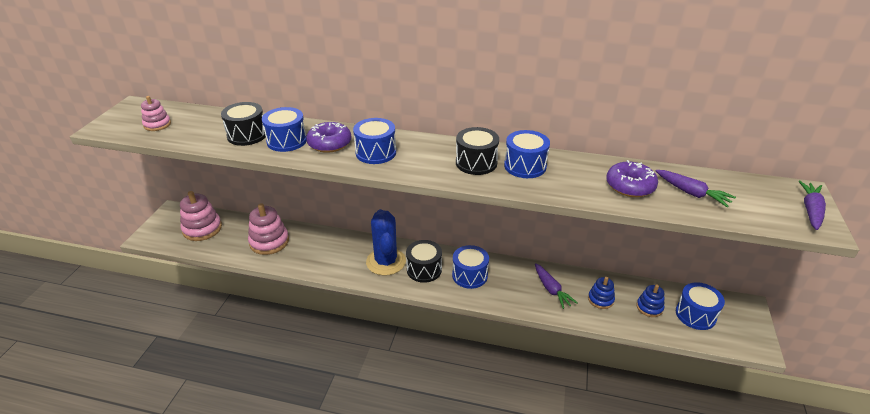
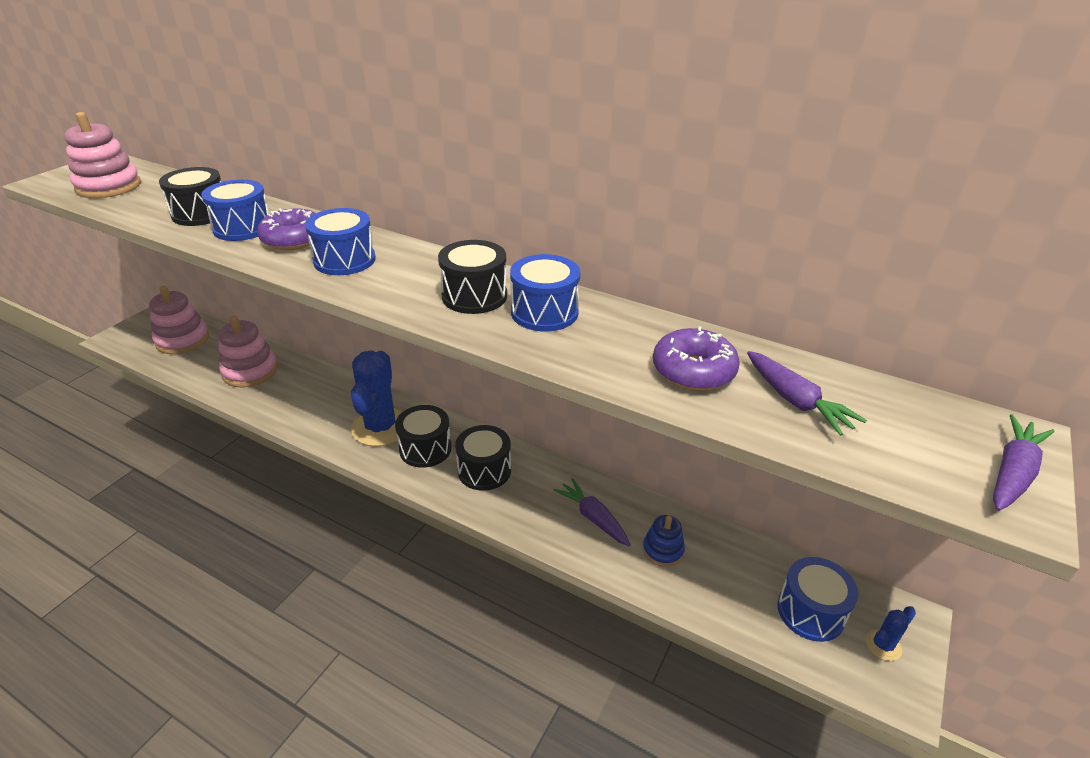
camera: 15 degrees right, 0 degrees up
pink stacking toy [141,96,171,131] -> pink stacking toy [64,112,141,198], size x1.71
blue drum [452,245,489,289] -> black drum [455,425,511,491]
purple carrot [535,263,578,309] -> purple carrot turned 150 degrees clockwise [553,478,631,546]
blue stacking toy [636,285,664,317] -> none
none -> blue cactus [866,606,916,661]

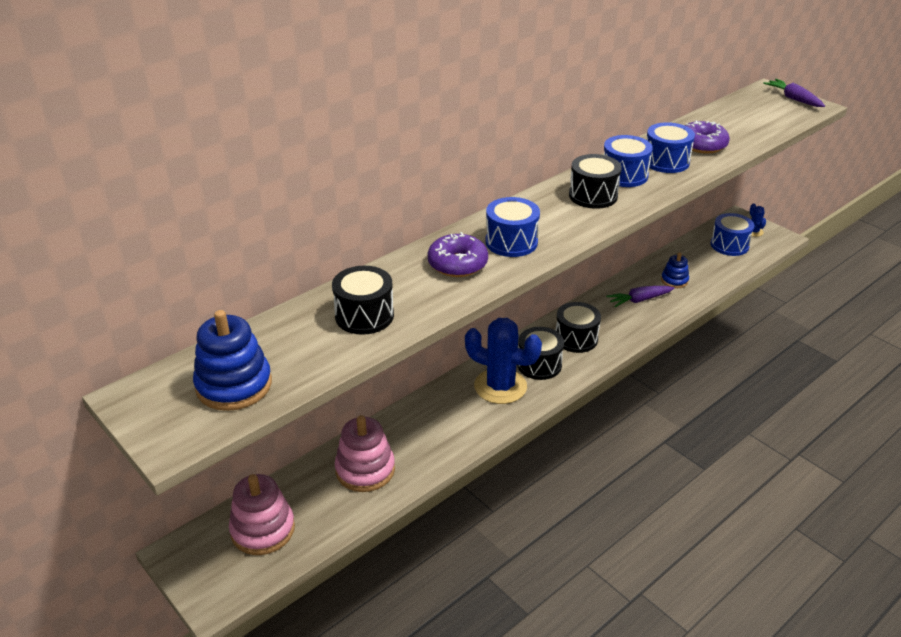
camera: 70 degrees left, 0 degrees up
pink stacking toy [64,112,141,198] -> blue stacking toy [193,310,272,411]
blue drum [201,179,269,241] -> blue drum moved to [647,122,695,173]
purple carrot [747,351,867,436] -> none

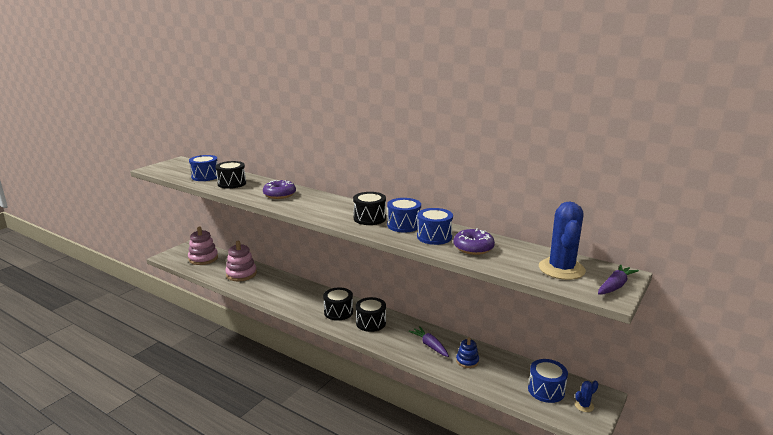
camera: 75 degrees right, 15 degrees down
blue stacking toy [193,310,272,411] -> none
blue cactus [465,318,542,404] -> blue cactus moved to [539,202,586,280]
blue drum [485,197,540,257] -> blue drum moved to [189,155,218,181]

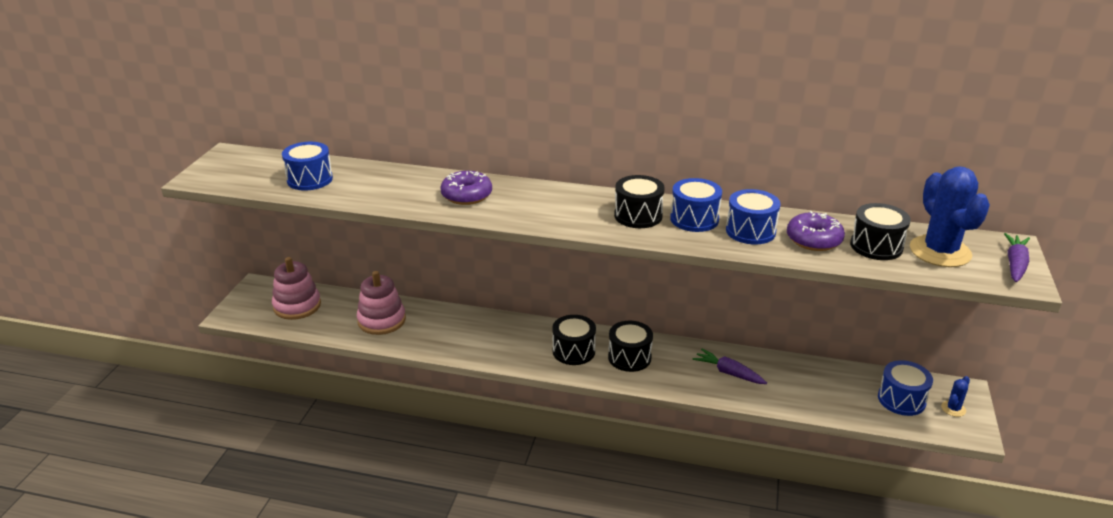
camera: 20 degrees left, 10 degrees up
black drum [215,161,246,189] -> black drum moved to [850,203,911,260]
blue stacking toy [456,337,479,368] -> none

----------------------------------------

» WORK TO BE COMPLETED:
Quote exactly, and only, the lines from the one containing "blue cactus [465,318,542,404]" through the last line of the records above, both included; leave out any pictures.

» WRITTEN RESPONSE:
blue cactus [465,318,542,404] -> blue cactus moved to [539,202,586,280]
blue drum [485,197,540,257] -> blue drum moved to [189,155,218,181]

camera: 20 degrees left, 10 degrees up
black drum [215,161,246,189] -> black drum moved to [850,203,911,260]
blue stacking toy [456,337,479,368] -> none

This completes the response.